··· DATA EXTRACTS ···
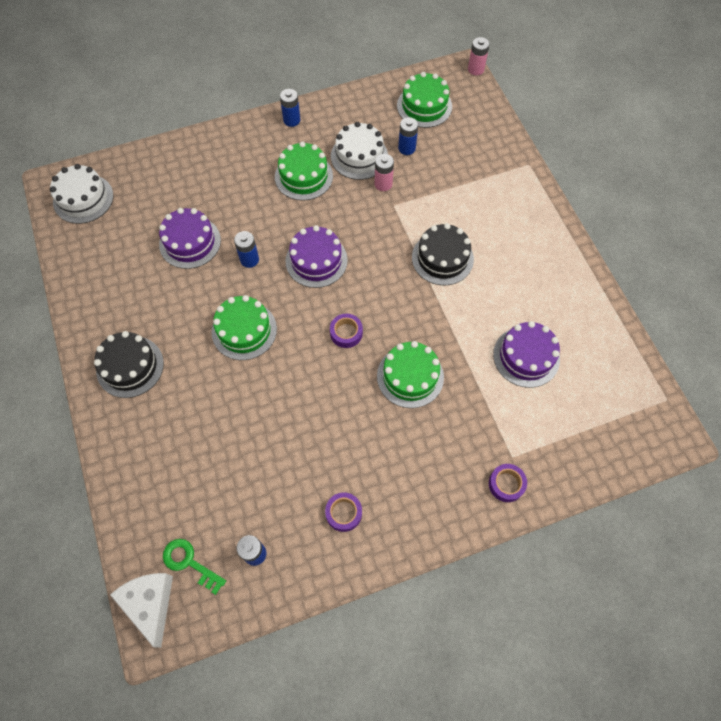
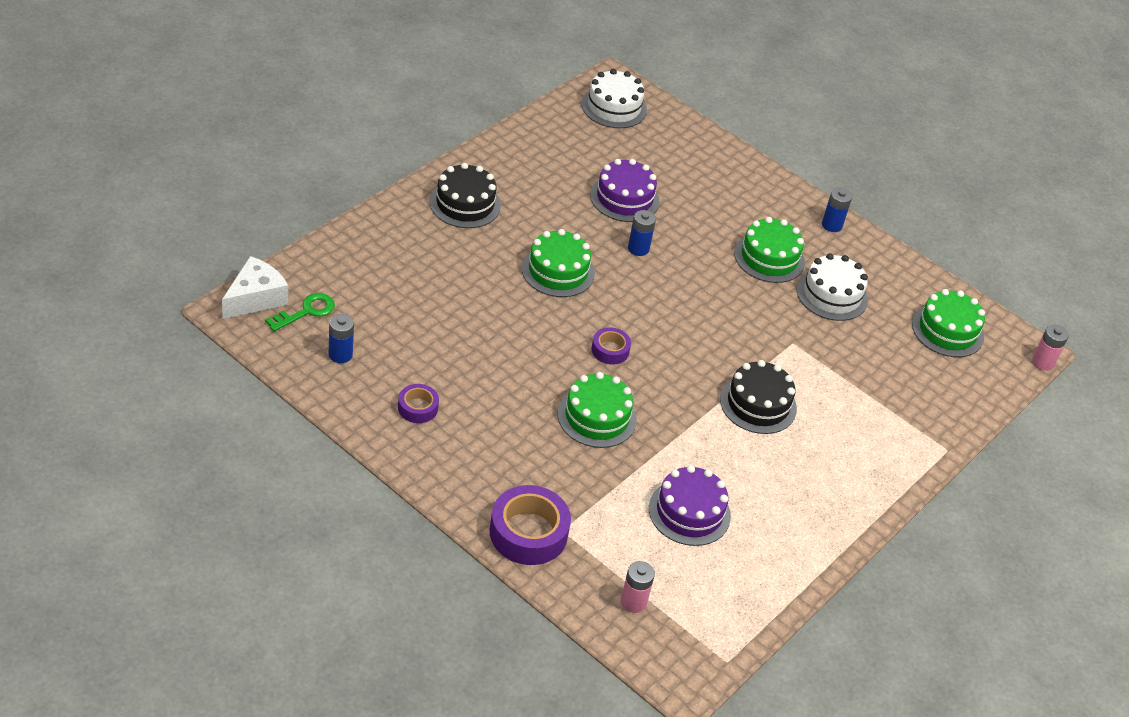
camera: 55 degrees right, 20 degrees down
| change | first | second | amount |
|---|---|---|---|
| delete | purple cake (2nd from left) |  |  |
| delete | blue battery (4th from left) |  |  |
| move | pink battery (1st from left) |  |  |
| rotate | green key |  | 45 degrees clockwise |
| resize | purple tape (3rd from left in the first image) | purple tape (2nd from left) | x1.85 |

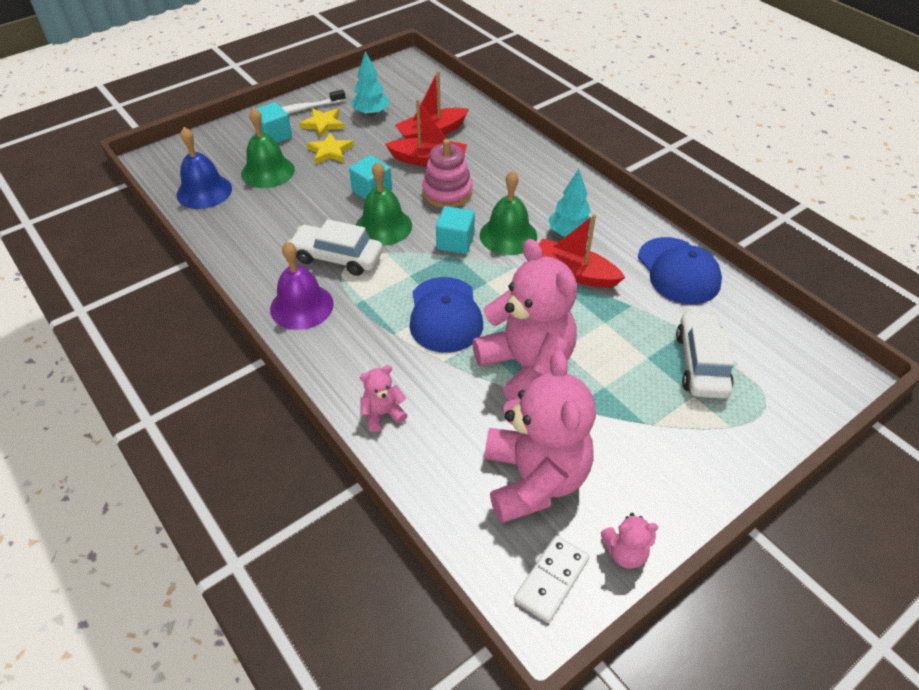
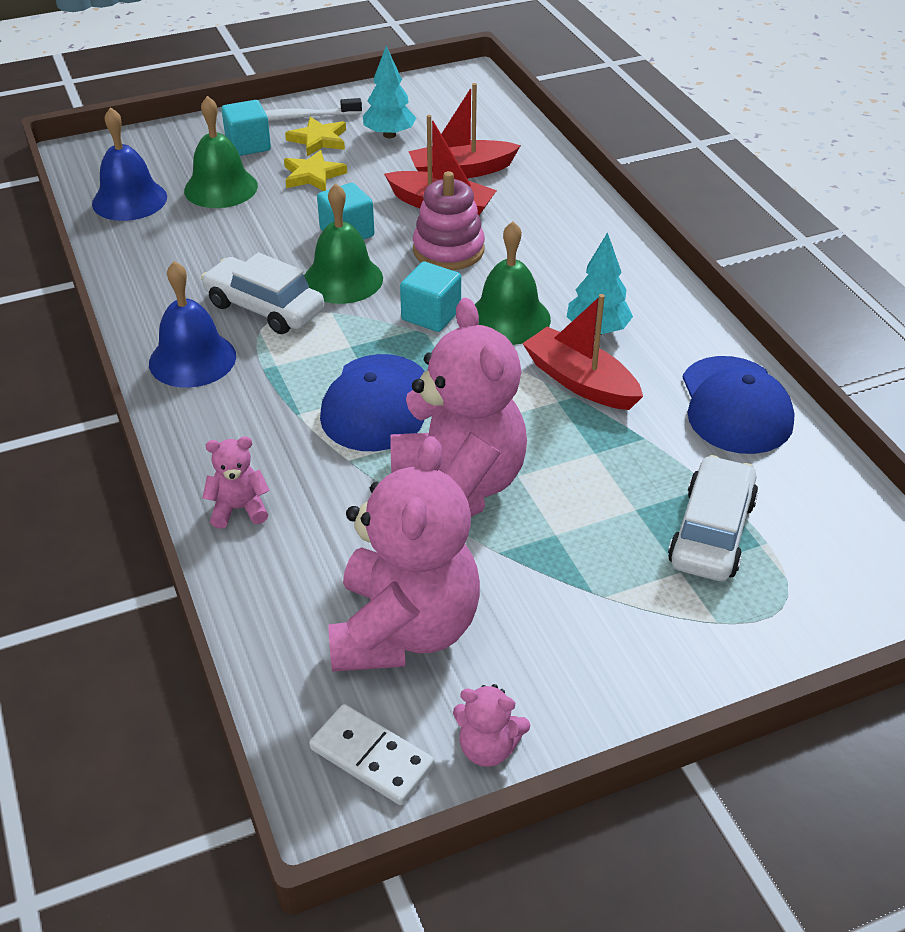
camera: 15 degrees right, 5 degrees down
| change | first | second | amount |
|---|---|---|---|
| recolor | purple bell | blue bell (2nd from left) |  |
| rotate | white domino |  | 75 degrees clockwise |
···
WHAT TO WORK ON
Only the lines with "delete" are needed; find them in the records and copy each one.

SOLUTION TO THE PROBLEM
| delete | purple cake (2nd from left) |  |  |
| delete | blue battery (4th from left) |  |  |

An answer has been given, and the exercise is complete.